_Aim of the task:_
Each line in the entries below that holds the string "none" must be copied.

------ Data listing

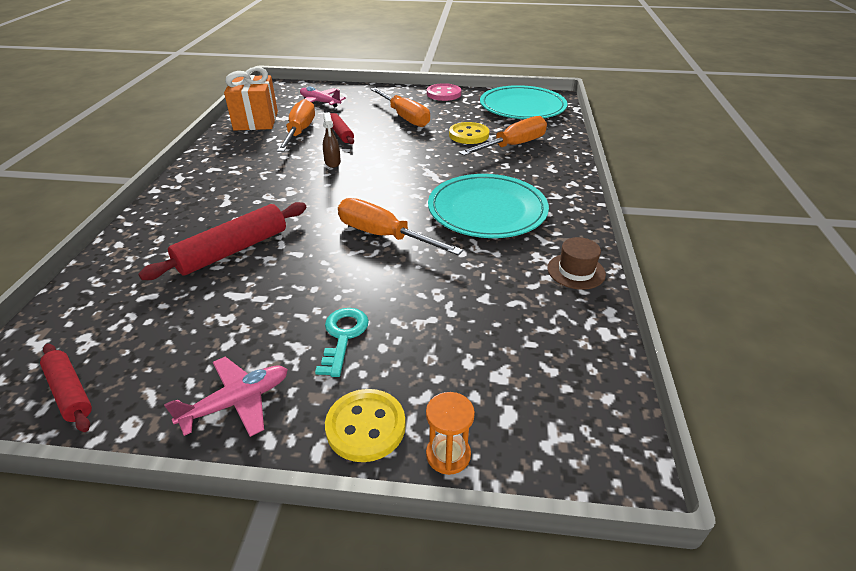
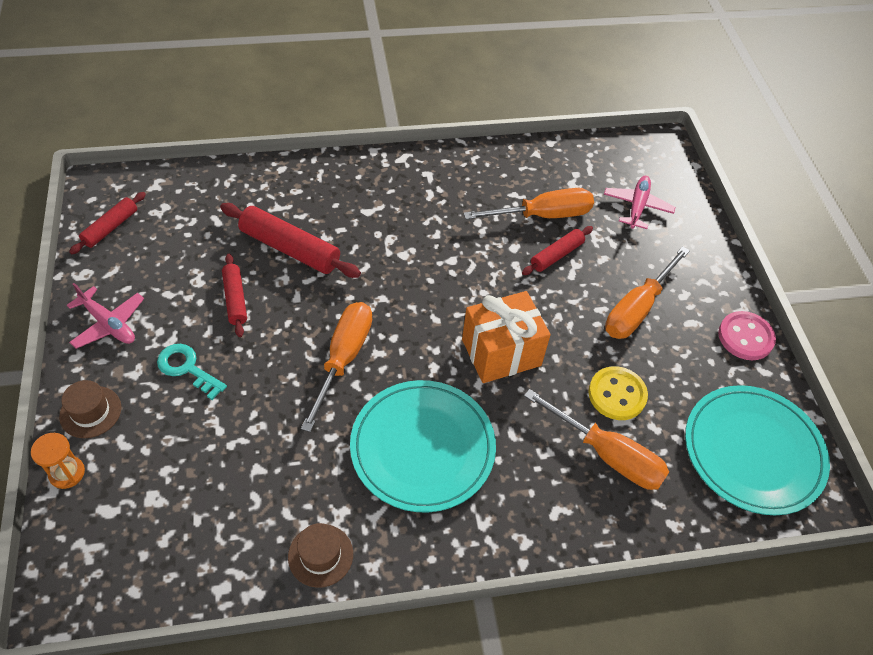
camera: 70 degrees right, 15 degrees up
(256, 121) = (553, 166): orange gift -> orange gift (501, 352)
(272, 293) = (235, 299): none -> red rolling pin
(332, 162) = (480, 270): brown spray bottle -> none
(343, 336) = (187, 368): turquoise key -> turquoise key turned 135 degrees counterclockwise
(366, 427) = (90, 412): yellow button -> brown hat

------------

_Reply to the task:_
(272, 293) = (235, 299): none -> red rolling pin
(332, 162) = (480, 270): brown spray bottle -> none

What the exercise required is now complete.